> _Problem_:
Retype exactly, and only, the lines from the one that contains "building: [24,130,143,260] -> none" through the final line of the entries.

Building box correspondences:
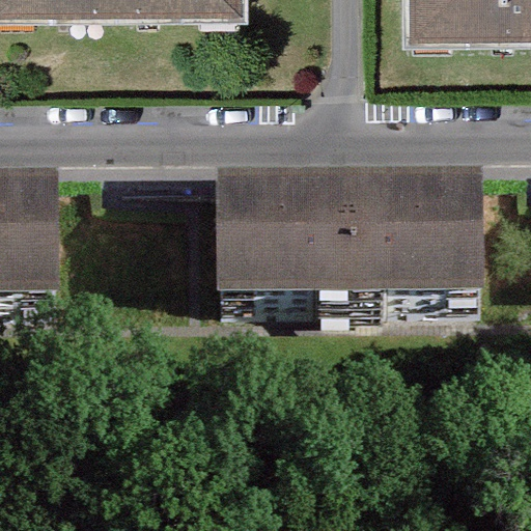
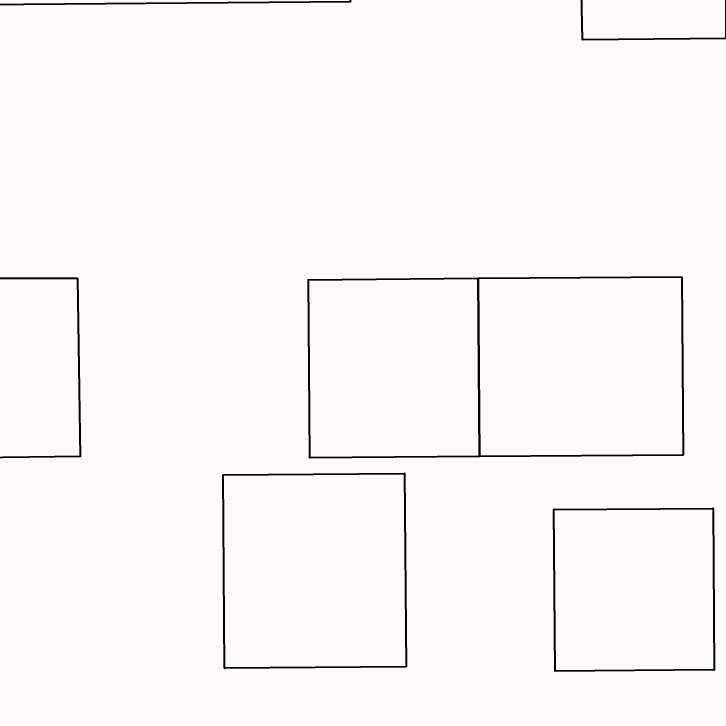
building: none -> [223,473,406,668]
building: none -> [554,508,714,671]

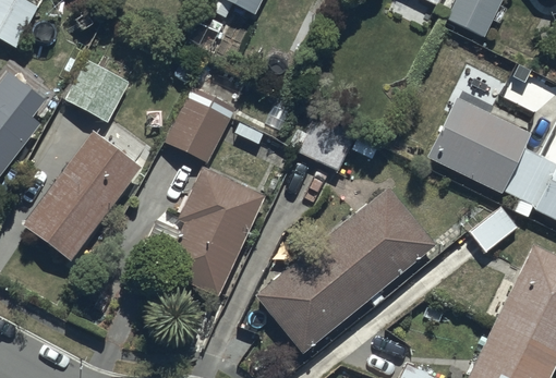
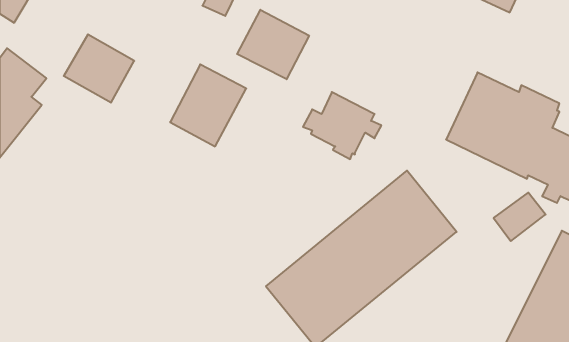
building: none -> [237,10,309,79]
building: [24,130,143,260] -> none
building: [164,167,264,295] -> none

> _Task response_:
building: [24,130,143,260] -> none
building: [164,167,264,295] -> none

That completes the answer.